**WORK REQUIRED**
Check which lines in the records hold "none" and report how many there are, with no other text.

**MATERIAL TO PROCESS**
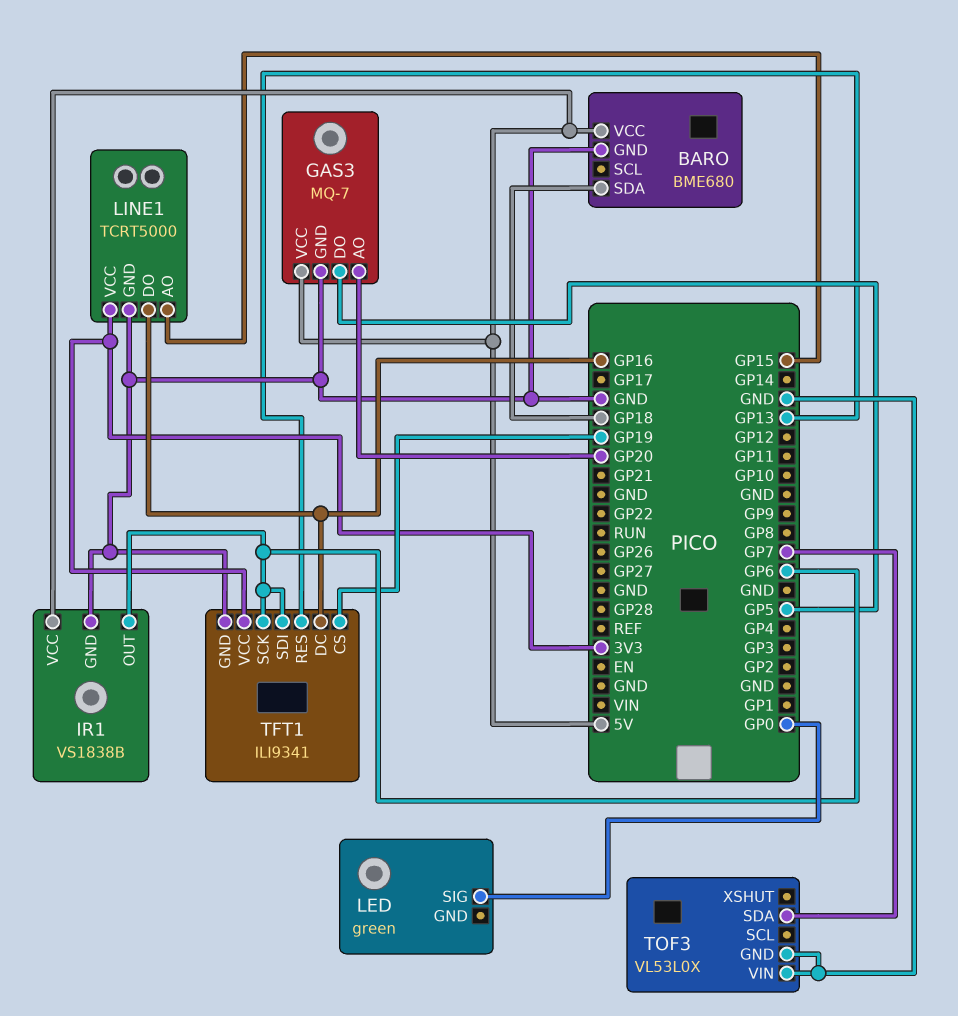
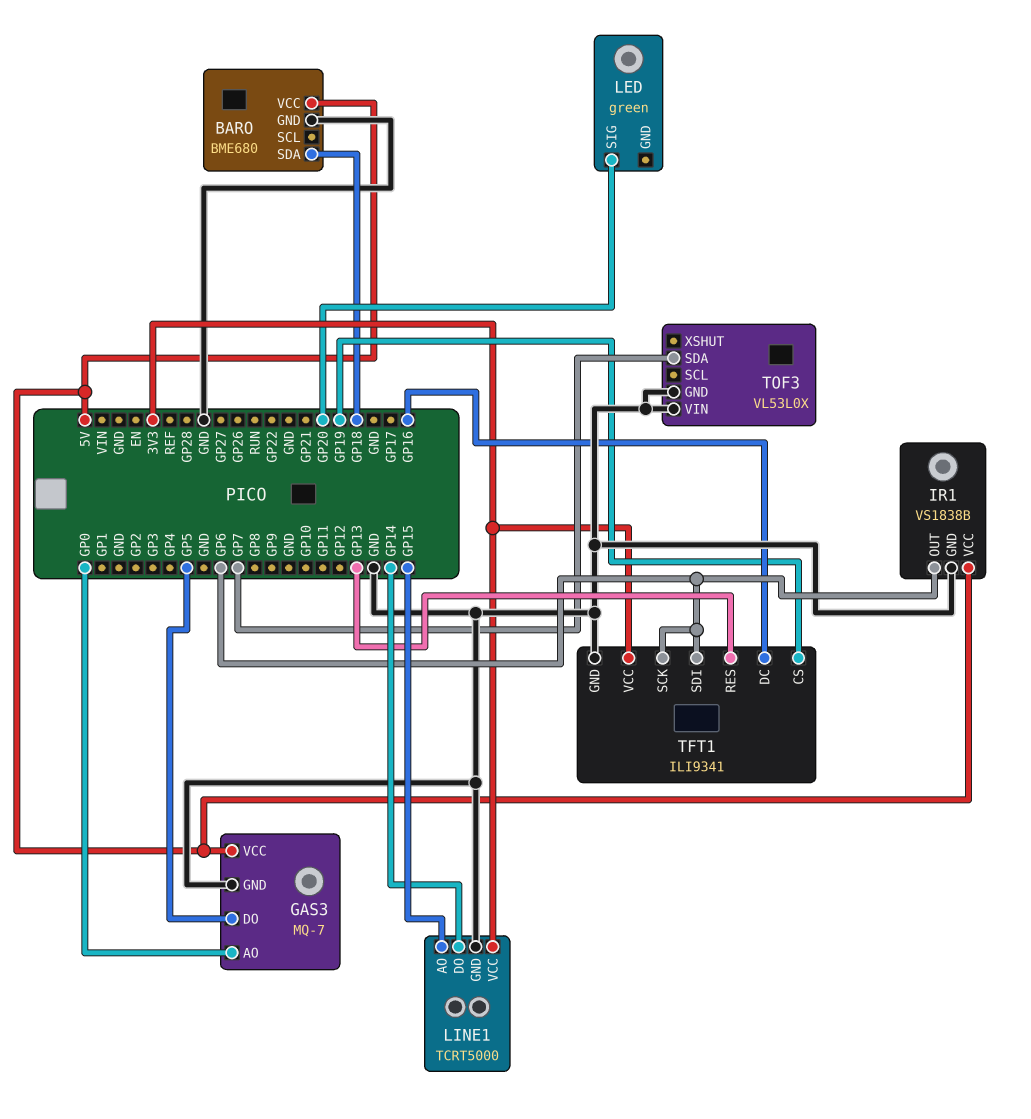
GAS3 pin AO: GP20 -> GP0
LED pin SIG: GP0 -> GP20
LINE1 pin DO: GP16 -> GP14

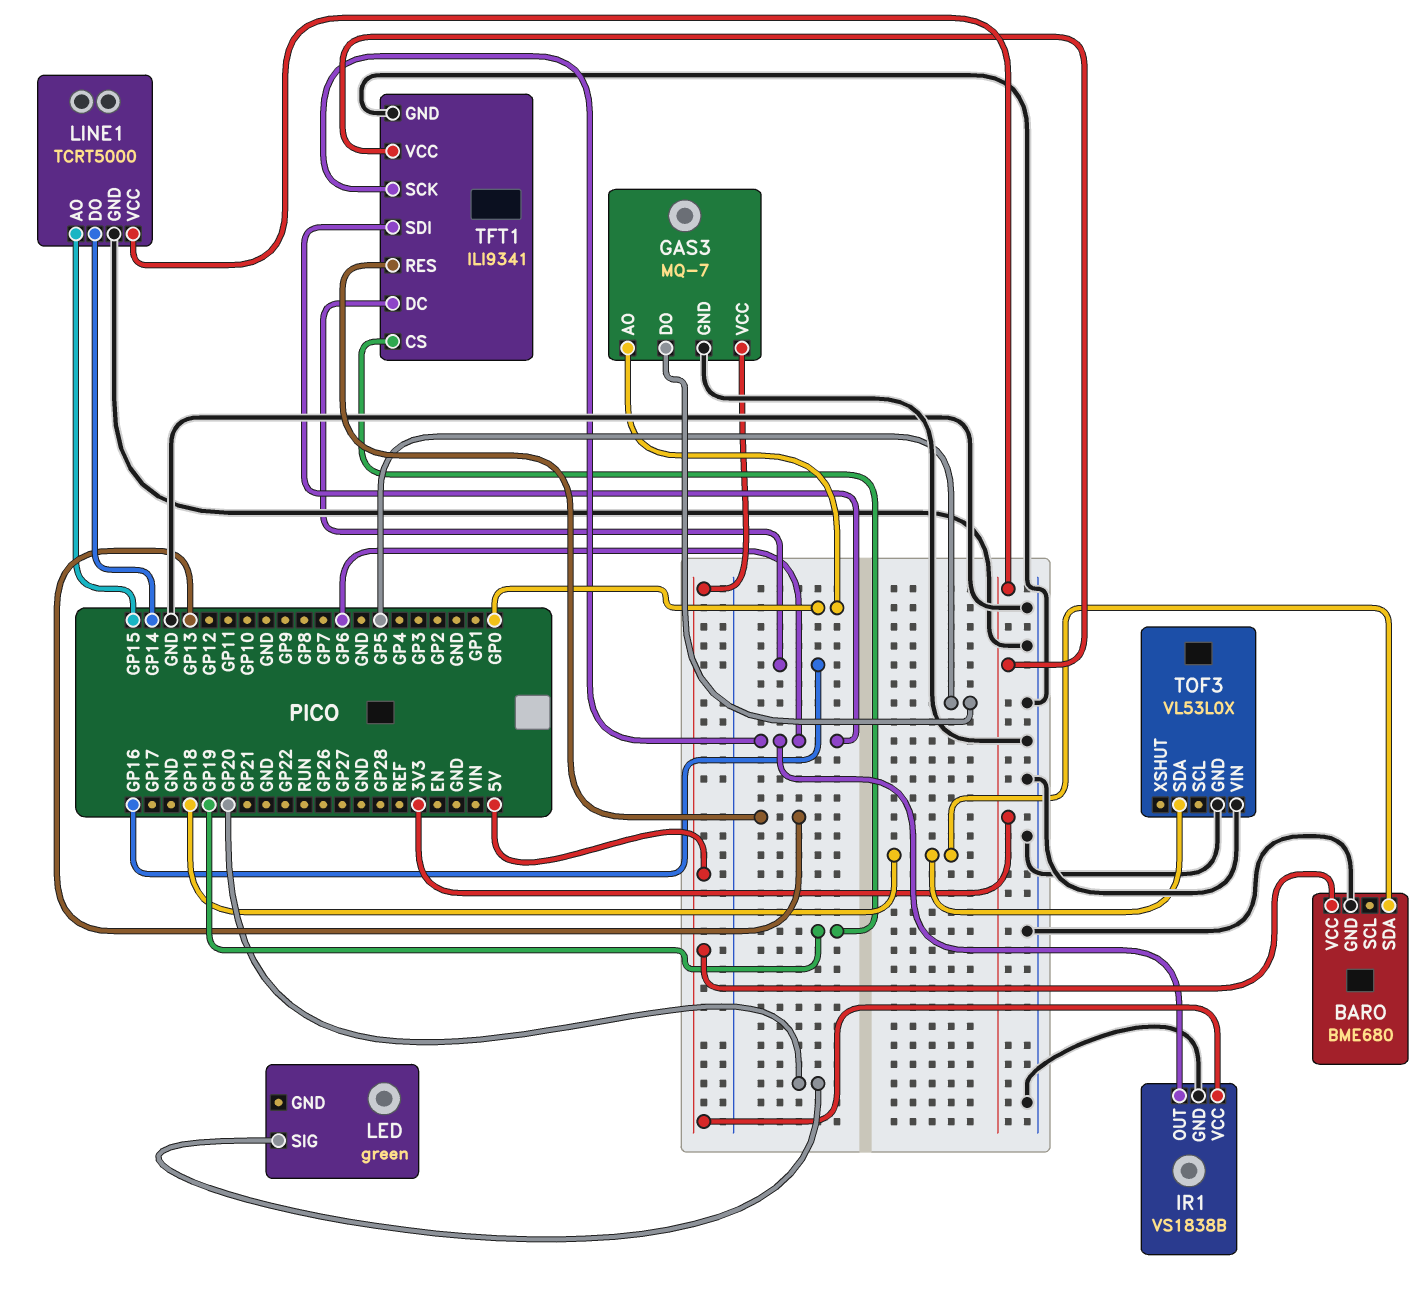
TOF3 pin SDA: GP7 -> GP18

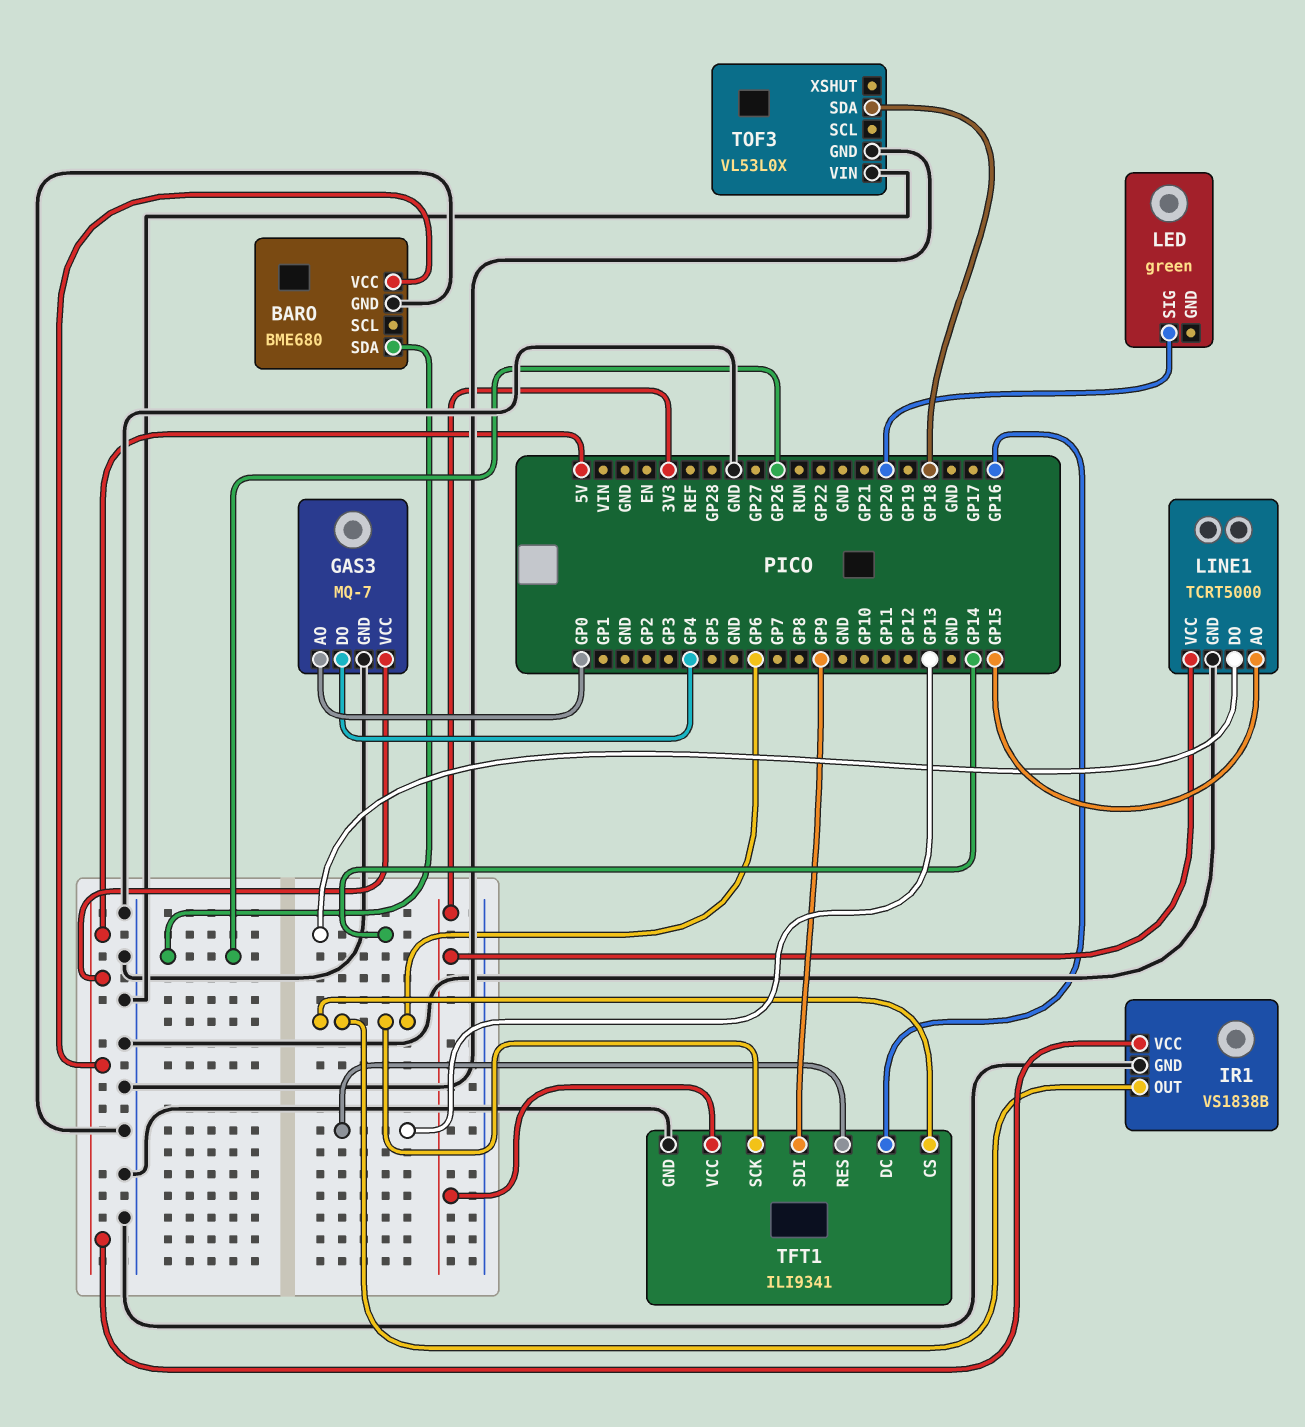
BARO pin SDA: GP18 -> GP26
GAS3 pin DO: GP5 -> GP4
TFT1 pin CS: GP19 -> GP6
TFT1 pin SDI: GP6 -> GP9

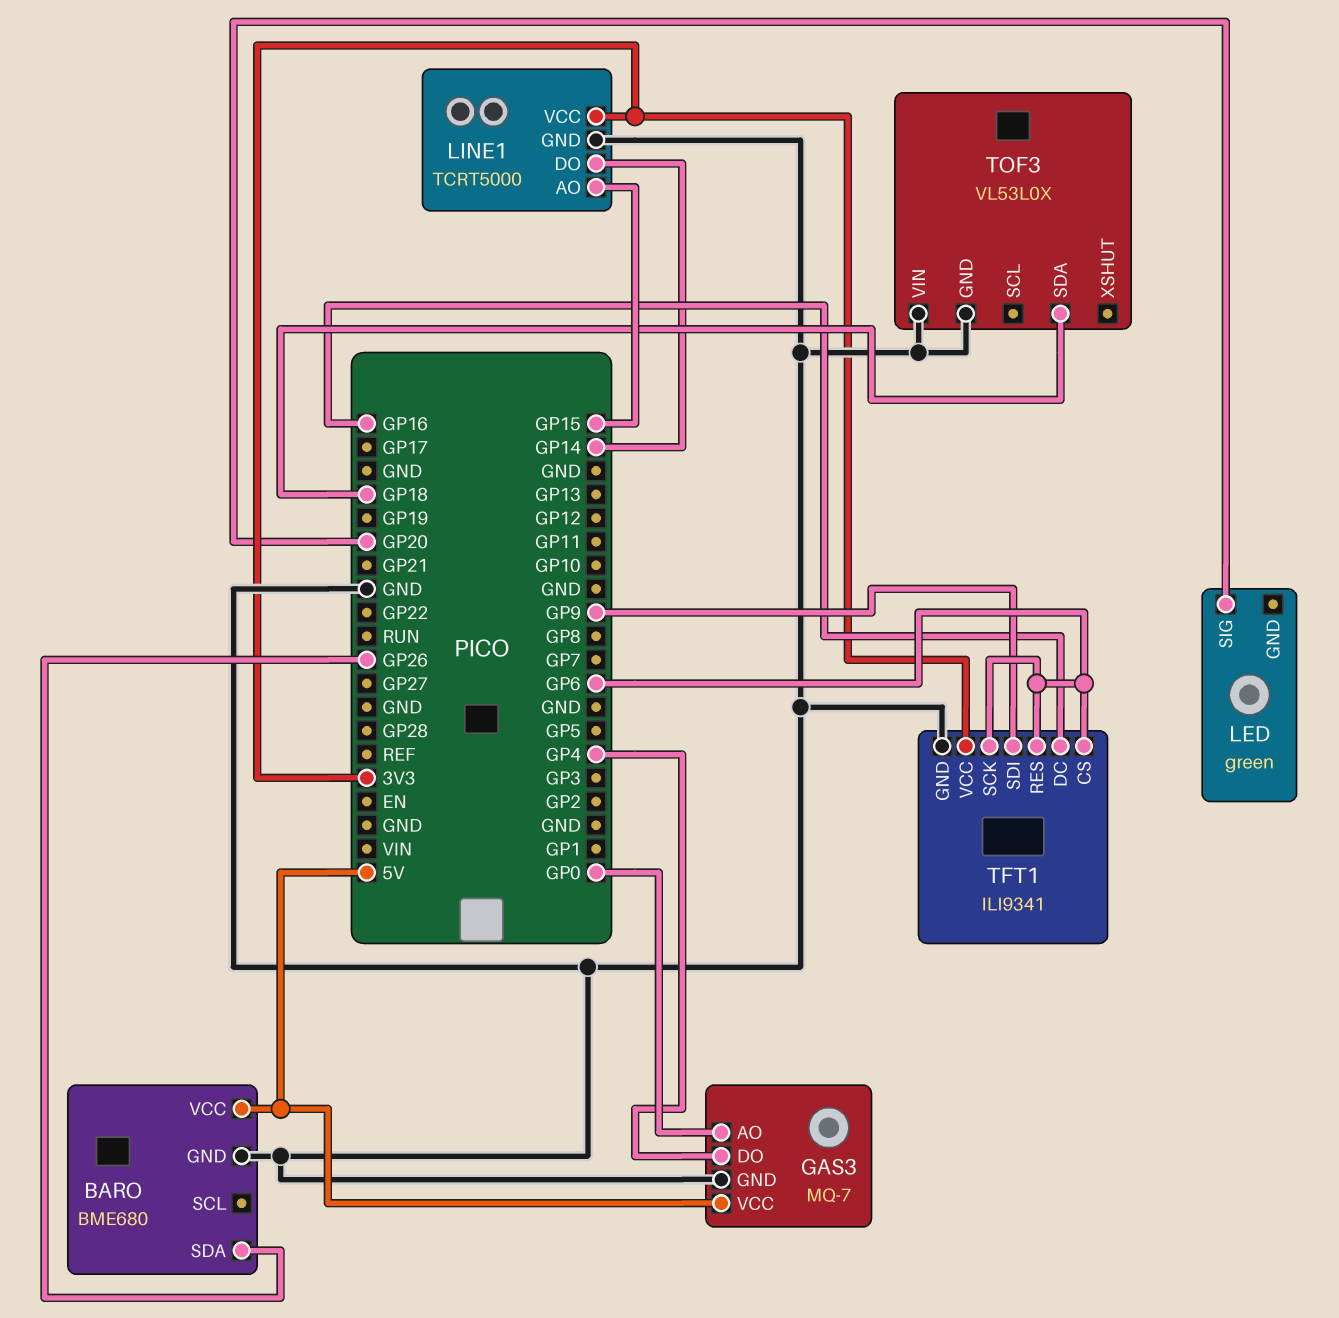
IR1: VS1838B -> none
IR1 pin GND: GND -> none
IR1 pin OUT: GP6 -> none
IR1 pin VCC: 5V -> none
TFT1 pin RES: GP13 -> GP6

**RESPONSE TO THIS TASK**
4